**Assignment:**
Write out, from the entries below, exactly the lines that run between the lines holding "R3: 6.8k (+9V, N6) -> 6.8k (+9V, N4)" and "C3: 22uF (DGND, LEVEL) -> none", inclusive, and stop there.

**Records supplied:**

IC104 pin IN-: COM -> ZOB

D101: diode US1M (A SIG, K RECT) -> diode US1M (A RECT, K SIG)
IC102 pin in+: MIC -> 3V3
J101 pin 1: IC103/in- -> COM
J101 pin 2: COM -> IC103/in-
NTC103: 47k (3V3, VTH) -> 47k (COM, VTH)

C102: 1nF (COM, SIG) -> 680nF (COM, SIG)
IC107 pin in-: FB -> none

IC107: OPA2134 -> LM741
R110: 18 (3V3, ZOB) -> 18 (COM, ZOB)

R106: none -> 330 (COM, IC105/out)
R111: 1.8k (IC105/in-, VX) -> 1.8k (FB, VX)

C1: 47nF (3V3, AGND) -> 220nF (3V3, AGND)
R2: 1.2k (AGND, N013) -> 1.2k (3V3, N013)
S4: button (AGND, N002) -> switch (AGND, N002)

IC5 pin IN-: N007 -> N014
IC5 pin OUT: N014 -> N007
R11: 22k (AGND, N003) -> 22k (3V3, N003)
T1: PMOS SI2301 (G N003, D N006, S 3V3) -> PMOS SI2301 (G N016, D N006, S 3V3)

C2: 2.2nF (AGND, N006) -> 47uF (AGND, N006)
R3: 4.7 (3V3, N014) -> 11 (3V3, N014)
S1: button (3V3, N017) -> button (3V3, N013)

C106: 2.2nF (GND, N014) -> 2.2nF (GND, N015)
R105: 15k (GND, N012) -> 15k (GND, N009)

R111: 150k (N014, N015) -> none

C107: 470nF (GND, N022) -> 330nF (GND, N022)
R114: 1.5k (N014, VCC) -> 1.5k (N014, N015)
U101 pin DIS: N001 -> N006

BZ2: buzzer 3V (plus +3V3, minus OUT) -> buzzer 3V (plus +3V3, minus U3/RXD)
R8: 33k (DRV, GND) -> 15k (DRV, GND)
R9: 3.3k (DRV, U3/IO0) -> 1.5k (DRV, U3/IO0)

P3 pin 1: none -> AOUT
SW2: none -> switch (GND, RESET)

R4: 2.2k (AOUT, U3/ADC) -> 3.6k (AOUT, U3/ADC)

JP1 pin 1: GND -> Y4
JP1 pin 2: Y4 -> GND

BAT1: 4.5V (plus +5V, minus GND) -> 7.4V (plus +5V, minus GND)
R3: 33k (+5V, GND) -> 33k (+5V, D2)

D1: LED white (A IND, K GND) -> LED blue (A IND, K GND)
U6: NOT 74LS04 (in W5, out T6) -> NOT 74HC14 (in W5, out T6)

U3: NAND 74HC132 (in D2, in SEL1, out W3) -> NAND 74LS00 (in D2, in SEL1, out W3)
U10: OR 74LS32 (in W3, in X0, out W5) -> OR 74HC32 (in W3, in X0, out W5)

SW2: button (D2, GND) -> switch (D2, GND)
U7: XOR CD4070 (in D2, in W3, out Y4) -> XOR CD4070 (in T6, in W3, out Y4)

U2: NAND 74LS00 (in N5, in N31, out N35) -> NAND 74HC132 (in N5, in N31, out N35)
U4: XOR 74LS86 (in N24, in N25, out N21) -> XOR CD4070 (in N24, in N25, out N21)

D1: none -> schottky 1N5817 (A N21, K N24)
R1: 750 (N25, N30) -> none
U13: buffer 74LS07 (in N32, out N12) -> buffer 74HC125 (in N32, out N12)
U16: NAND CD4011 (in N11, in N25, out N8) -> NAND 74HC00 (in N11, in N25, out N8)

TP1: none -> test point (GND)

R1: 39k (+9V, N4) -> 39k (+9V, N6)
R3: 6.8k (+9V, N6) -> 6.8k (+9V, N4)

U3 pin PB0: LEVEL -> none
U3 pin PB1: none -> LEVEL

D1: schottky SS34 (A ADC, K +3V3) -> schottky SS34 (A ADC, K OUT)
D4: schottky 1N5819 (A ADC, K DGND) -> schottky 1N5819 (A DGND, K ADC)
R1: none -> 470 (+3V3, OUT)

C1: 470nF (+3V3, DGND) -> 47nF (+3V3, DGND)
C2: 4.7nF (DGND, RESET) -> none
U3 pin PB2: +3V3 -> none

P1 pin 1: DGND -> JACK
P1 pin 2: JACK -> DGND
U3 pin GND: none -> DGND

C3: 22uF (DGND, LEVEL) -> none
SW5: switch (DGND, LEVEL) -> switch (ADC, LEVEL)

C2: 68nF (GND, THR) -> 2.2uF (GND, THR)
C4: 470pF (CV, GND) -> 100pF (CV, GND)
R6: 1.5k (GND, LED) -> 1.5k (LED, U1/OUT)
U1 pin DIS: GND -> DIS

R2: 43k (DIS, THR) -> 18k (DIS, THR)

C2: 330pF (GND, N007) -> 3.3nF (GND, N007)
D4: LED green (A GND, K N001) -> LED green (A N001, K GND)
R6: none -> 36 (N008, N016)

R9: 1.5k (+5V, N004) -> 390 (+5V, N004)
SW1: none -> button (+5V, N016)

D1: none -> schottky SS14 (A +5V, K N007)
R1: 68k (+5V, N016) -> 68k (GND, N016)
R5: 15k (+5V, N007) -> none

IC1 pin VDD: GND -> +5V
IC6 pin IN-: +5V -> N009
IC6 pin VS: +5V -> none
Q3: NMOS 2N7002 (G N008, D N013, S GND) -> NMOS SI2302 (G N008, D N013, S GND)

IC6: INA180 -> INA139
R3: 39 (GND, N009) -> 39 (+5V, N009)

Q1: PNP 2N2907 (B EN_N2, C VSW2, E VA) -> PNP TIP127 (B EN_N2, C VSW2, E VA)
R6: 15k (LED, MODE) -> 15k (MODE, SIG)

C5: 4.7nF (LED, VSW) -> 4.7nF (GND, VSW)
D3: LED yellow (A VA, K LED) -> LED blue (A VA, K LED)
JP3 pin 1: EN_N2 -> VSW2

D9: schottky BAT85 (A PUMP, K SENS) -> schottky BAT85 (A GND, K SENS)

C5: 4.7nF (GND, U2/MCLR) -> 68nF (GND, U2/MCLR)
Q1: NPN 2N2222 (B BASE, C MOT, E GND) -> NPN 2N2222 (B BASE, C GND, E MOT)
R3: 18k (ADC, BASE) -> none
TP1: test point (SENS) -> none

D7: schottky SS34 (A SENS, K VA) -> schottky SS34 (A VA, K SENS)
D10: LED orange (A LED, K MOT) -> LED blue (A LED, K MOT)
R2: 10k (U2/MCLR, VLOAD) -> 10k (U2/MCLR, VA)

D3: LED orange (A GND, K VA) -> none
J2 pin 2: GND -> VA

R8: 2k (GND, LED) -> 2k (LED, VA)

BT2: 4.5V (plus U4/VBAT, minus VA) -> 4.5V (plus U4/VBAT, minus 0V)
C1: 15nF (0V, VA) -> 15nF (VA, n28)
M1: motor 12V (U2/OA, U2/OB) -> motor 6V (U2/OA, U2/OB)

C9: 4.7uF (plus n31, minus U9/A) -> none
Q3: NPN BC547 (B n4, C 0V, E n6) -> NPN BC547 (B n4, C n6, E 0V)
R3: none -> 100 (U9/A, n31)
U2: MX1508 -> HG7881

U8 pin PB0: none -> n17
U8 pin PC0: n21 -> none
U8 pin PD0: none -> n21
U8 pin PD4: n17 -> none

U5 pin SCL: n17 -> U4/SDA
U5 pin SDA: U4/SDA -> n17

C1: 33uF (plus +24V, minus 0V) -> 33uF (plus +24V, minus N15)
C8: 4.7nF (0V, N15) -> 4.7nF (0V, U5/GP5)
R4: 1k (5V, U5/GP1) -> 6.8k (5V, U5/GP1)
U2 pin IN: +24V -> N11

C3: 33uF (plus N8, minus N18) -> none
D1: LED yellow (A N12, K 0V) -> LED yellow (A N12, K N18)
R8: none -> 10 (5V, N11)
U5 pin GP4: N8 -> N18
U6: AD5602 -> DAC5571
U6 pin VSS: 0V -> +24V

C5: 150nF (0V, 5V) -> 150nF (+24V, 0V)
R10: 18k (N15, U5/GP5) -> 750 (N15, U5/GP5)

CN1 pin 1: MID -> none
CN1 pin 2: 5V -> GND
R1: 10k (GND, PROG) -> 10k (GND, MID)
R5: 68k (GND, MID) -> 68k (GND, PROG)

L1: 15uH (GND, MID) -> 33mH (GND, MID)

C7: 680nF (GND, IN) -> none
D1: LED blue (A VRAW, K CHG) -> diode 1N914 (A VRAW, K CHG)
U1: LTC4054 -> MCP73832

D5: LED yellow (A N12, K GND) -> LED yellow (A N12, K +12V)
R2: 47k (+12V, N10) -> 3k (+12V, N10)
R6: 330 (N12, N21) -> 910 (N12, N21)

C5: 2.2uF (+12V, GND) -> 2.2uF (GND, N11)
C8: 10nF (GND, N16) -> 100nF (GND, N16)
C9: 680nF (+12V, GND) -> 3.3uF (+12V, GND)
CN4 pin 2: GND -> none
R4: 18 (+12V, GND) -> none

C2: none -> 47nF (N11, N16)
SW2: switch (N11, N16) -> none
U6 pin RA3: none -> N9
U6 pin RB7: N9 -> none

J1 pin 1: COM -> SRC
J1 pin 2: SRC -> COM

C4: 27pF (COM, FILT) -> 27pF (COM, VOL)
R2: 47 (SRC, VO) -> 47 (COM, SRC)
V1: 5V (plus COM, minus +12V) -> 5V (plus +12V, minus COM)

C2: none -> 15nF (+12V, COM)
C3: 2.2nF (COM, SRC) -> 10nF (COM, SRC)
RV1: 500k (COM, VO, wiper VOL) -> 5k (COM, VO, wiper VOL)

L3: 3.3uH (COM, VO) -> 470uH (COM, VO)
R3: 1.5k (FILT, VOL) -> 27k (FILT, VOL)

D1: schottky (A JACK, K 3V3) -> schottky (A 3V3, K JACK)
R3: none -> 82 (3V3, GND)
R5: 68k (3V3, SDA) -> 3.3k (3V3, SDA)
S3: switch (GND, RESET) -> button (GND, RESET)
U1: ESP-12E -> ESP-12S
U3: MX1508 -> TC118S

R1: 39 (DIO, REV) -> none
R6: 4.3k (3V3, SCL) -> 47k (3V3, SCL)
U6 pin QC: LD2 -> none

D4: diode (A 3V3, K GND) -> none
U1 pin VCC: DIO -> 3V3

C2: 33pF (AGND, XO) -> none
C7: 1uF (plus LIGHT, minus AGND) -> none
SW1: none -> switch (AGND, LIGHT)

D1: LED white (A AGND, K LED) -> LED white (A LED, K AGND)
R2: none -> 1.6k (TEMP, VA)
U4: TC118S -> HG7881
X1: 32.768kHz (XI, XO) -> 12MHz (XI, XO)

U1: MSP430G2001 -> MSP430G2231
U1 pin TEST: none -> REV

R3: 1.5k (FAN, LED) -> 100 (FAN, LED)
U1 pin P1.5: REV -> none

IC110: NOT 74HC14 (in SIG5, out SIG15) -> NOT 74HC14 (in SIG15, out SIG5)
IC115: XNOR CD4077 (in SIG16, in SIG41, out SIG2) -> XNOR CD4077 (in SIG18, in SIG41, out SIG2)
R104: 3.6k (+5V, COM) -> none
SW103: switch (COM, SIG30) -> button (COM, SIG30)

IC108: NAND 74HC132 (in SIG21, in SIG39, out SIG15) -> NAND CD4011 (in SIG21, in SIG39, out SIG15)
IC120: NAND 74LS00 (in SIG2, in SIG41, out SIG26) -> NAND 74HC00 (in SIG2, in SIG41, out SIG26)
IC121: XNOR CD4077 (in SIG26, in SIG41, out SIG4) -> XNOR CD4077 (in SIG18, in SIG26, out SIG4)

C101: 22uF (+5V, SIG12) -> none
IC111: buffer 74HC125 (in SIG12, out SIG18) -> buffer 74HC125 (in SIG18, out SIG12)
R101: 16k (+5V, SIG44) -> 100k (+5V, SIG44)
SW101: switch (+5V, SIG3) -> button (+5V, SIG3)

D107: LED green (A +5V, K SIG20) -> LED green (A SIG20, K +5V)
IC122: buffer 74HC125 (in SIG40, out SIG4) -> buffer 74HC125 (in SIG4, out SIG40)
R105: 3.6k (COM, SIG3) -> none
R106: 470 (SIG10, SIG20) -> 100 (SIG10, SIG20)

**Completed exercise:**
R3: 6.8k (+9V, N6) -> 6.8k (+9V, N4)

U3 pin PB0: LEVEL -> none
U3 pin PB1: none -> LEVEL

D1: schottky SS34 (A ADC, K +3V3) -> schottky SS34 (A ADC, K OUT)
D4: schottky 1N5819 (A ADC, K DGND) -> schottky 1N5819 (A DGND, K ADC)
R1: none -> 470 (+3V3, OUT)

C1: 470nF (+3V3, DGND) -> 47nF (+3V3, DGND)
C2: 4.7nF (DGND, RESET) -> none
U3 pin PB2: +3V3 -> none

P1 pin 1: DGND -> JACK
P1 pin 2: JACK -> DGND
U3 pin GND: none -> DGND

C3: 22uF (DGND, LEVEL) -> none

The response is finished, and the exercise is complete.